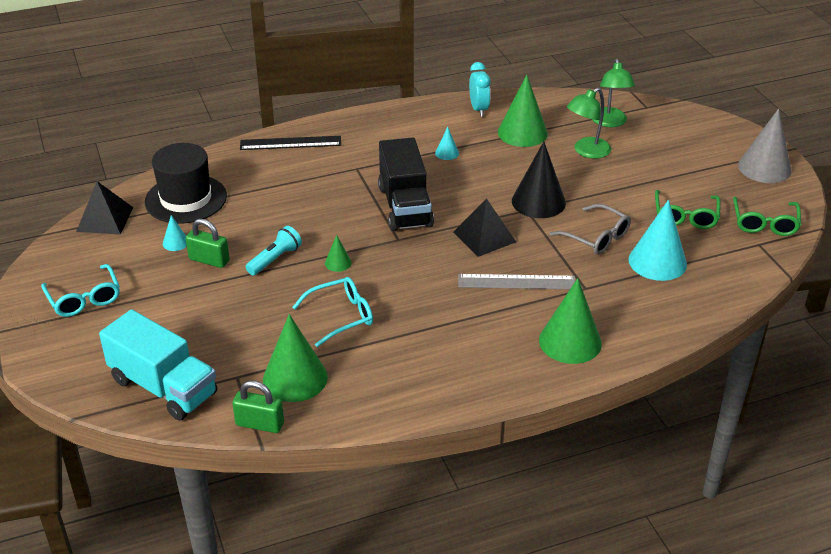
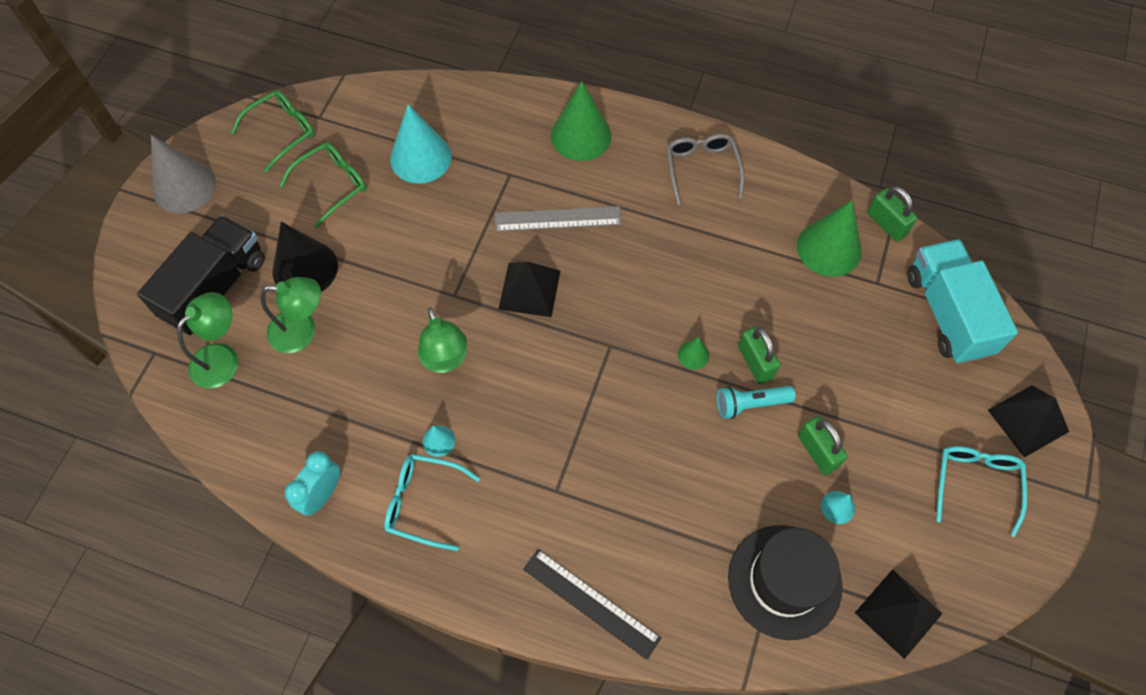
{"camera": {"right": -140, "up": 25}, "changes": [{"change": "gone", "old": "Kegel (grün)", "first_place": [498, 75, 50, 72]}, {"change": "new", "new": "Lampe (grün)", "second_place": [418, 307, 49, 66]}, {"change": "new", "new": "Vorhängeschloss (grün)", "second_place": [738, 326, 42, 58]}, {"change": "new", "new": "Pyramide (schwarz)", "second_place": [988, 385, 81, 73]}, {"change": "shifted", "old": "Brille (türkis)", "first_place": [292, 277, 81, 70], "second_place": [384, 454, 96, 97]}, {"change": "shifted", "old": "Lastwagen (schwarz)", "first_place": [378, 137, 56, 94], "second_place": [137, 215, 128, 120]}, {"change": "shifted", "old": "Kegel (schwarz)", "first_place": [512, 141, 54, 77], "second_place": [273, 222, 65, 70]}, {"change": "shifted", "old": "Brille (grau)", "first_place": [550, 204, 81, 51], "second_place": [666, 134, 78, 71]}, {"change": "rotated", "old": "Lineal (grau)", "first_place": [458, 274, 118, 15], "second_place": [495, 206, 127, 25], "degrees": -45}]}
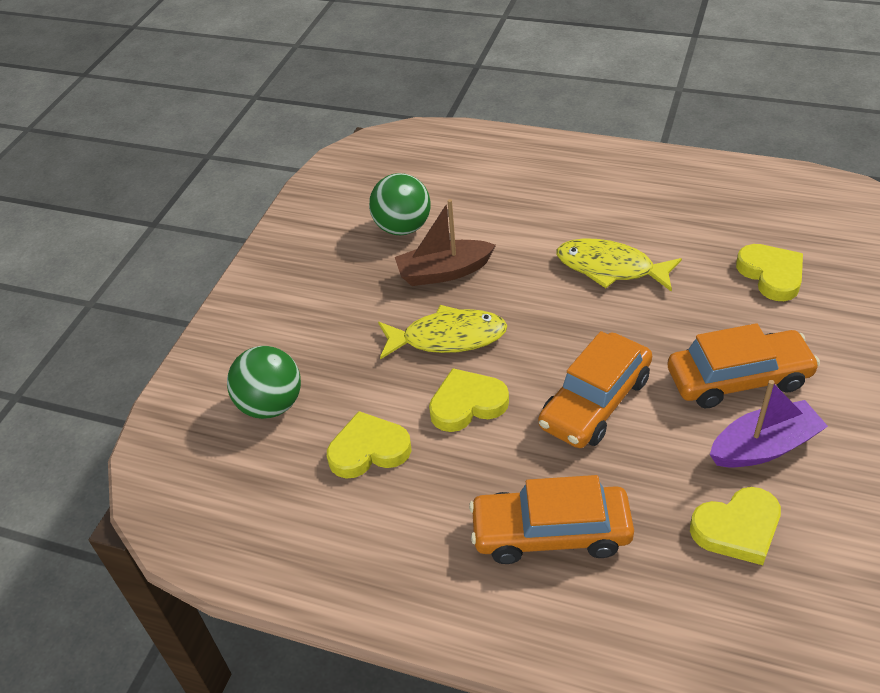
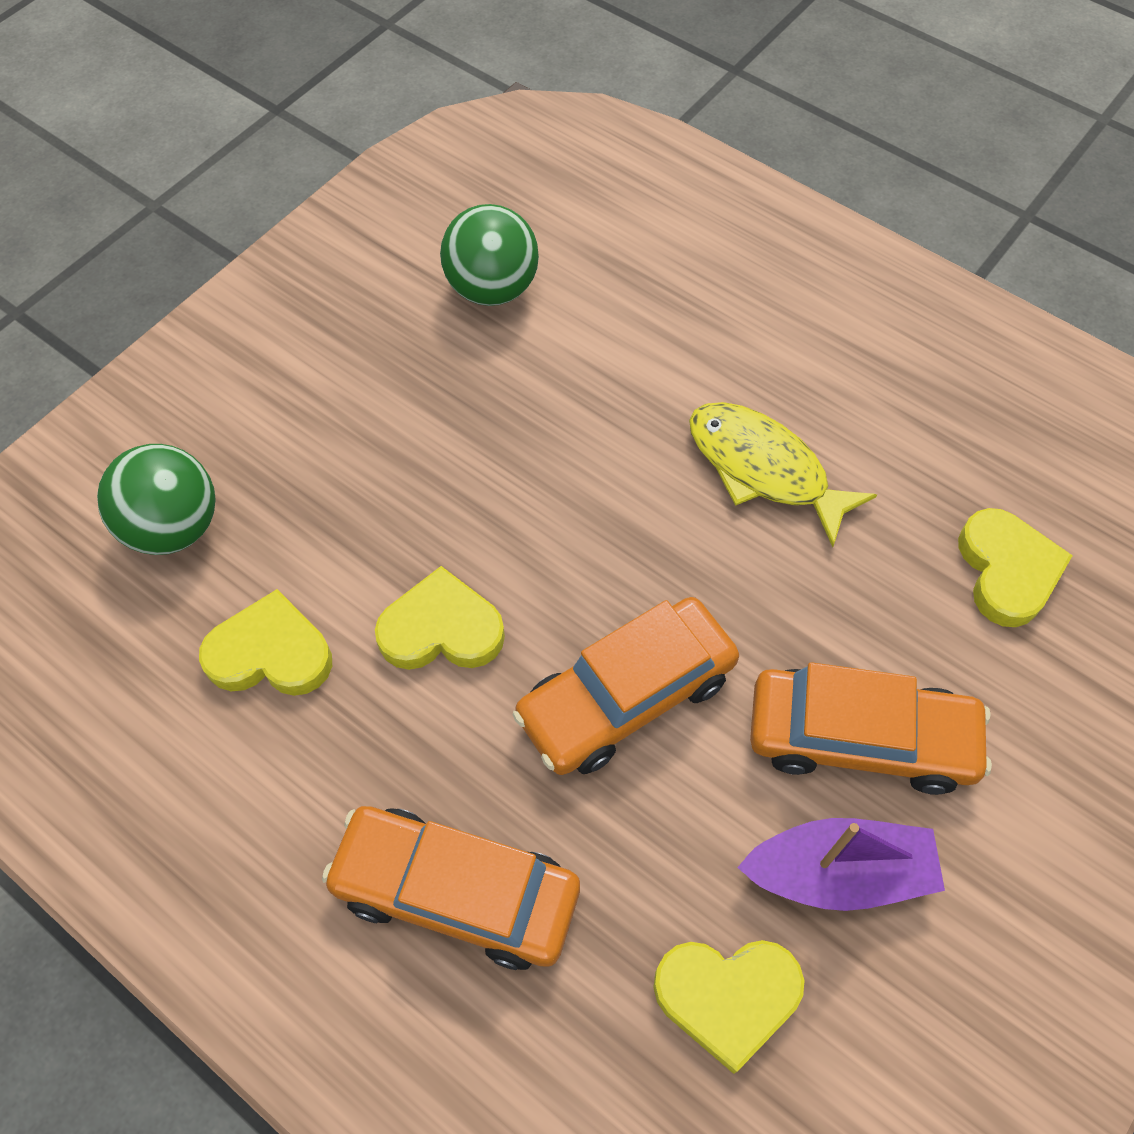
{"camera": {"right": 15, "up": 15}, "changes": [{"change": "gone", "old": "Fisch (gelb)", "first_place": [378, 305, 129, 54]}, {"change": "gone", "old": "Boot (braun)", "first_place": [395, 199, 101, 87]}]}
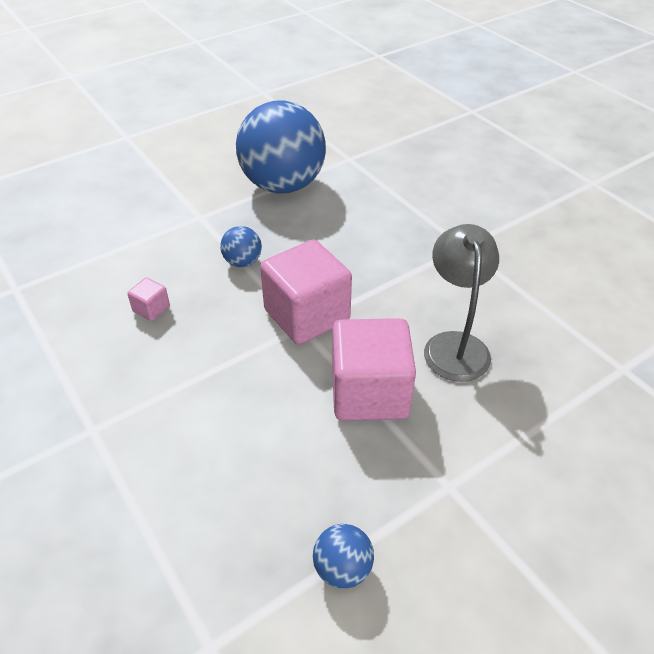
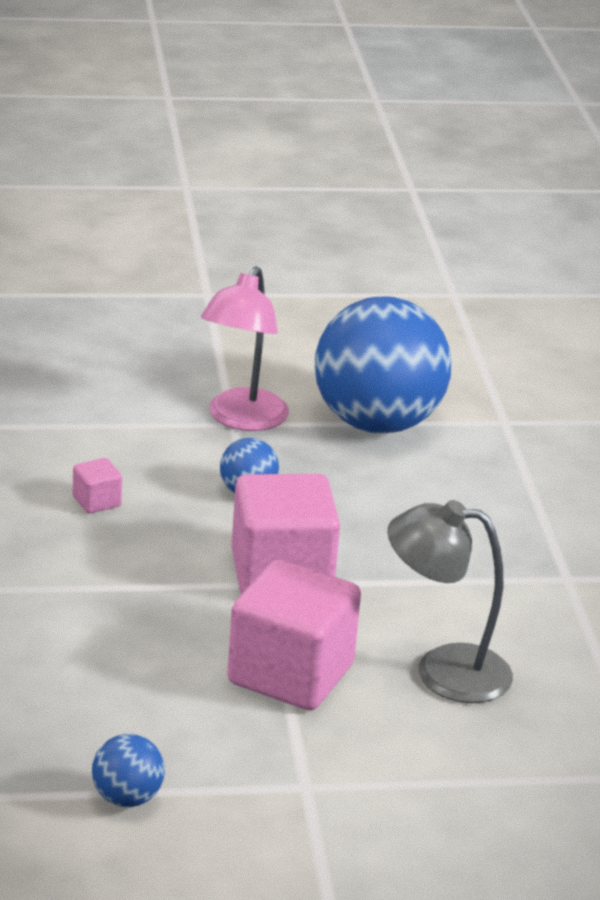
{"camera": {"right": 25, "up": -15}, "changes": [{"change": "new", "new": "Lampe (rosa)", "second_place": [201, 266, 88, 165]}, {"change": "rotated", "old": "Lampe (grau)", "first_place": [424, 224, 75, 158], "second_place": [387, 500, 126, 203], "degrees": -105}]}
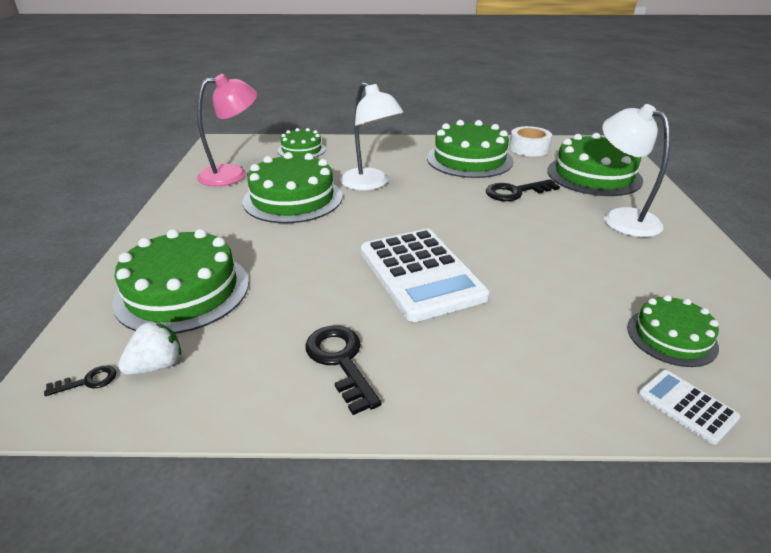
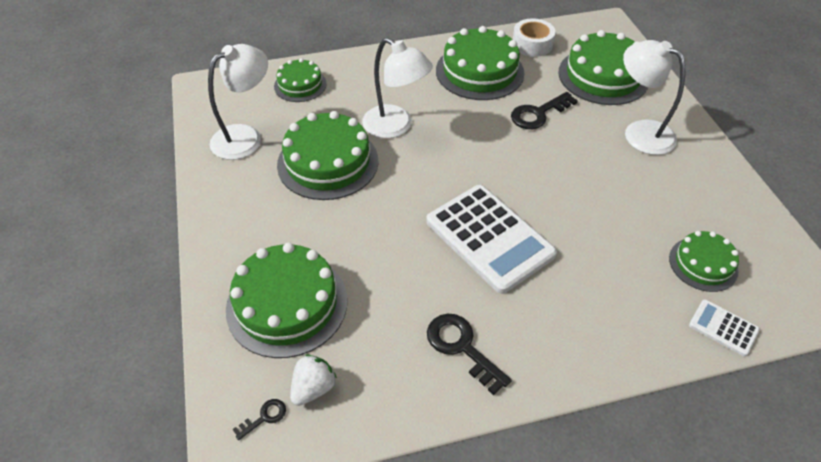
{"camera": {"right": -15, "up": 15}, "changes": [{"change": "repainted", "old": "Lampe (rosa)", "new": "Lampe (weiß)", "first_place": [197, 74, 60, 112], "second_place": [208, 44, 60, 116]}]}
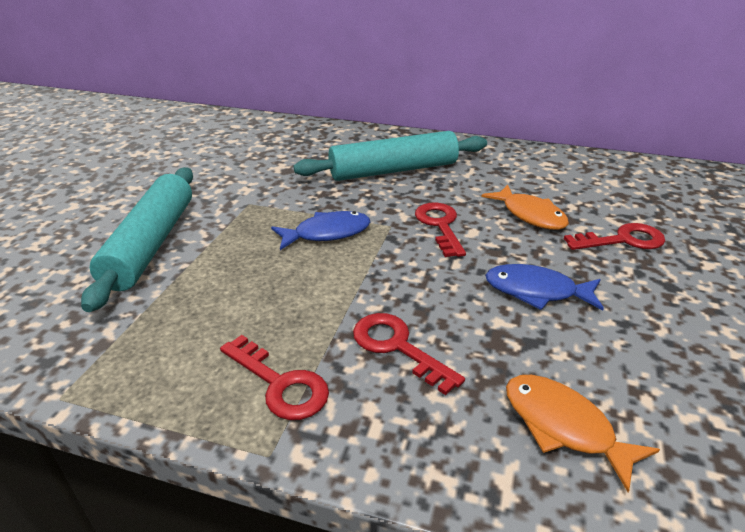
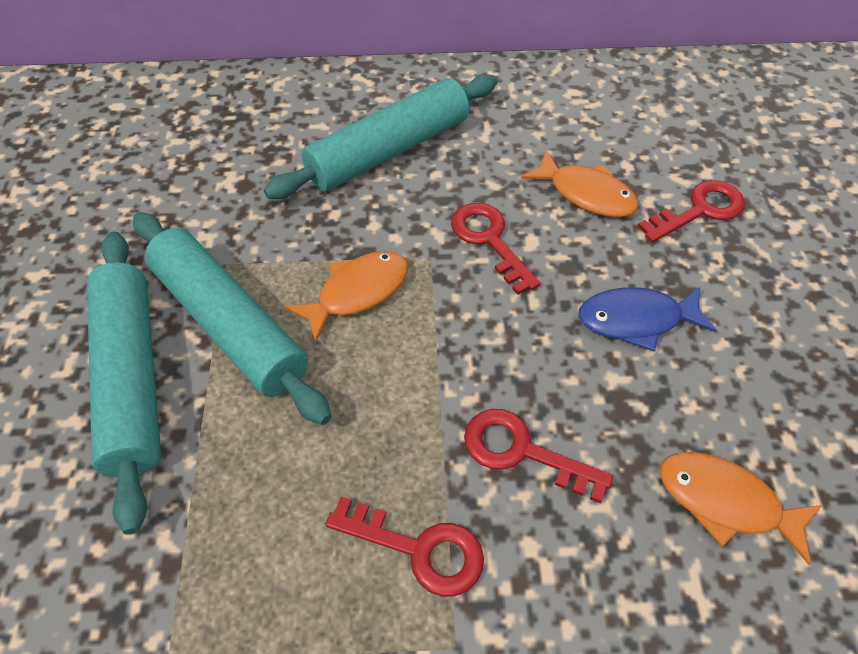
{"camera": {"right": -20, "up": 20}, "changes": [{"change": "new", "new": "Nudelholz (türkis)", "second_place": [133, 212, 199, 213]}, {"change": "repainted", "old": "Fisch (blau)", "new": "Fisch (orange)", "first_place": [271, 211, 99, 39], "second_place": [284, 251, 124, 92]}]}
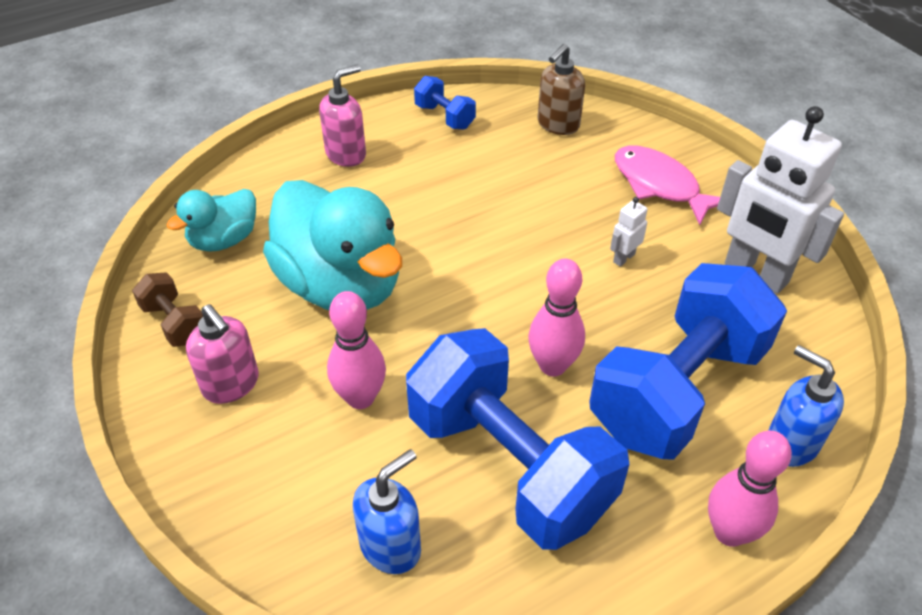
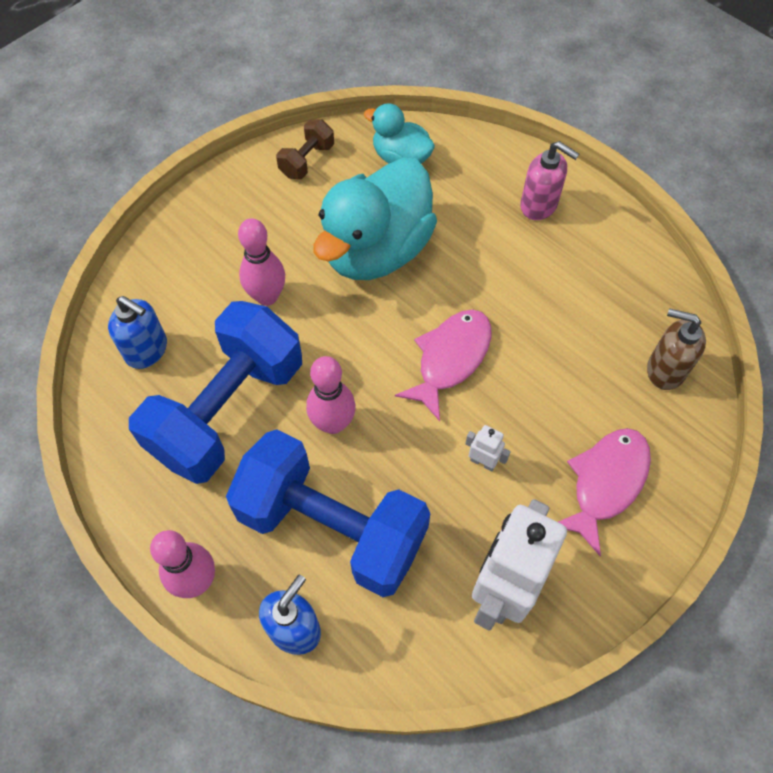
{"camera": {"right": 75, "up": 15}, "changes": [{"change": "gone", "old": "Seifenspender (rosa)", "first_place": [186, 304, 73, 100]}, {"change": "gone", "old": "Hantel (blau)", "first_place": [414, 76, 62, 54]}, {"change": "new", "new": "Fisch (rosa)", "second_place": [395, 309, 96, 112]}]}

-*-*-

◆ Exercise directions
Print each line above exactly as it appears, excluding all images.

◆ Response to this exercise
{"camera": {"right": -140, "up": 25}, "changes": [{"change": "gone", "old": "Kegel (grün)", "first_place": [498, 75, 50, 72]}, {"change": "new", "new": "Lampe (grün)", "second_place": [418, 307, 49, 66]}, {"change": "new", "new": "Vorhängeschloss (grün)", "second_place": [738, 326, 42, 58]}, {"change": "new", "new": "Pyramide (schwarz)", "second_place": [988, 385, 81, 73]}, {"change": "shifted", "old": "Brille (türkis)", "first_place": [292, 277, 81, 70], "second_place": [384, 454, 96, 97]}, {"change": "shifted", "old": "Lastwagen (schwarz)", "first_place": [378, 137, 56, 94], "second_place": [137, 215, 128, 120]}, {"change": "shifted", "old": "Kegel (schwarz)", "first_place": [512, 141, 54, 77], "second_place": [273, 222, 65, 70]}, {"change": "shifted", "old": "Brille (grau)", "first_place": [550, 204, 81, 51], "second_place": [666, 134, 78, 71]}, {"change": "rotated", "old": "Lineal (grau)", "first_place": [458, 274, 118, 15], "second_place": [495, 206, 127, 25], "degrees": -45}]}
{"camera": {"right": 15, "up": 15}, "changes": [{"change": "gone", "old": "Fisch (gelb)", "first_place": [378, 305, 129, 54]}, {"change": "gone", "old": "Boot (braun)", "first_place": [395, 199, 101, 87]}]}
{"camera": {"right": 25, "up": -15}, "changes": [{"change": "new", "new": "Lampe (rosa)", "second_place": [201, 266, 88, 165]}, {"change": "rotated", "old": "Lampe (grau)", "first_place": [424, 224, 75, 158], "second_place": [387, 500, 126, 203], "degrees": -105}]}
{"camera": {"right": -15, "up": 15}, "changes": [{"change": "repainted", "old": "Lampe (rosa)", "new": "Lampe (weiß)", "first_place": [197, 74, 60, 112], "second_place": [208, 44, 60, 116]}]}
{"camera": {"right": -20, "up": 20}, "changes": [{"change": "new", "new": "Nudelholz (türkis)", "second_place": [133, 212, 199, 213]}, {"change": "repainted", "old": "Fisch (blau)", "new": "Fisch (orange)", "first_place": [271, 211, 99, 39], "second_place": [284, 251, 124, 92]}]}
{"camera": {"right": 75, "up": 15}, "changes": [{"change": "gone", "old": "Seifenspender (rosa)", "first_place": [186, 304, 73, 100]}, {"change": "gone", "old": "Hantel (blau)", "first_place": [414, 76, 62, 54]}, {"change": "new", "new": "Fisch (rosa)", "second_place": [395, 309, 96, 112]}]}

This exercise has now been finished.